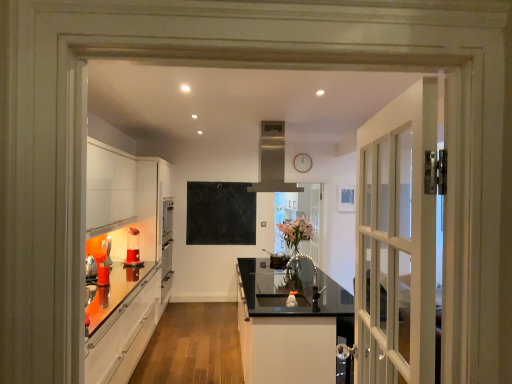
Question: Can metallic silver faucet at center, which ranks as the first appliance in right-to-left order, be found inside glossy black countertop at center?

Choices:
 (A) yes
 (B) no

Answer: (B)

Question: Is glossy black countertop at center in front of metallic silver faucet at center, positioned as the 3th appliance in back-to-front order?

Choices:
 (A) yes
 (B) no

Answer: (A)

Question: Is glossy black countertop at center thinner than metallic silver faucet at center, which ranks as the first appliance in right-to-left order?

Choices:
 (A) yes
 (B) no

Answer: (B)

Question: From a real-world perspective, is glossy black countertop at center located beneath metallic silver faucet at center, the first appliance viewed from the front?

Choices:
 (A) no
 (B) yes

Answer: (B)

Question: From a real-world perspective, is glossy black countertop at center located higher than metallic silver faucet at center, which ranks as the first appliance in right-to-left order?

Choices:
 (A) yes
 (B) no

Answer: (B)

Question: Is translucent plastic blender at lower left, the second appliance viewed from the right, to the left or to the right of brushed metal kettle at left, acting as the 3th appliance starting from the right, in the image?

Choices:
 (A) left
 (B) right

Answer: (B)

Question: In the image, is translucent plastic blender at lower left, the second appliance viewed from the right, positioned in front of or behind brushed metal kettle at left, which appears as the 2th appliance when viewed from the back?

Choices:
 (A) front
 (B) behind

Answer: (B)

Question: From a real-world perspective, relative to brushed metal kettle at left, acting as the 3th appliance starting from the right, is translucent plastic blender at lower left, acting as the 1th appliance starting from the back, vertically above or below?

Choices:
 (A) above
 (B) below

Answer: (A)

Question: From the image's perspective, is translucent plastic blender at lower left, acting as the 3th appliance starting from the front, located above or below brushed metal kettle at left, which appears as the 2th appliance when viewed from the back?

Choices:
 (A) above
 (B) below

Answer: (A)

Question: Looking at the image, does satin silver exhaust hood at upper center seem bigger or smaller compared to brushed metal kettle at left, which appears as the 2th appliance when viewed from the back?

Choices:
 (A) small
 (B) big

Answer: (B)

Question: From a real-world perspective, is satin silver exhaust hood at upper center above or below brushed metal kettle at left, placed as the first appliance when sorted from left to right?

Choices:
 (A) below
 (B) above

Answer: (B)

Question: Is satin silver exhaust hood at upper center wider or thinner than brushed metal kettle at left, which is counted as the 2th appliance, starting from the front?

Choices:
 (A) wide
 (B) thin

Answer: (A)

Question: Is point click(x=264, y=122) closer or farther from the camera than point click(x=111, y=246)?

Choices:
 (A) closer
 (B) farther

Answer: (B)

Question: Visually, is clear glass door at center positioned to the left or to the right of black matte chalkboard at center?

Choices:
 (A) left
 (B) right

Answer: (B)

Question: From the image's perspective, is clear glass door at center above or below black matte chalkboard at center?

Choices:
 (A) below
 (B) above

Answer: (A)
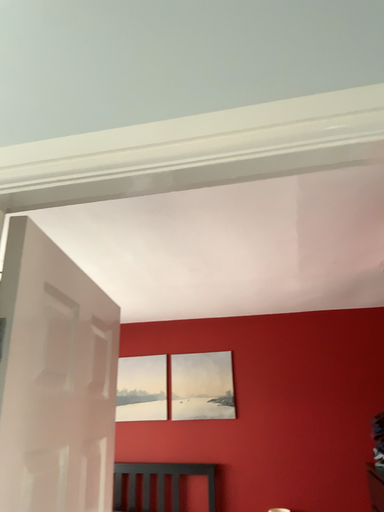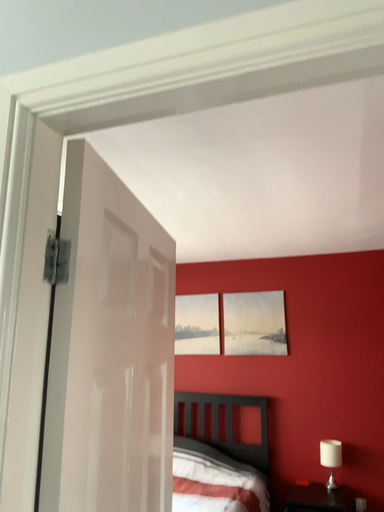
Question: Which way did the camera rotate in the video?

****************************************

**TASK STATEMENT:**
Return each line of the listing above that contains the word "matte".

**OUTPUT FOR THIS EXERCISE:**
Question: Visually, is clear glass door at center positioned to the left or to the right of black matte chalkboard at center?
Question: From the image's perspective, is clear glass door at center above or below black matte chalkboard at center?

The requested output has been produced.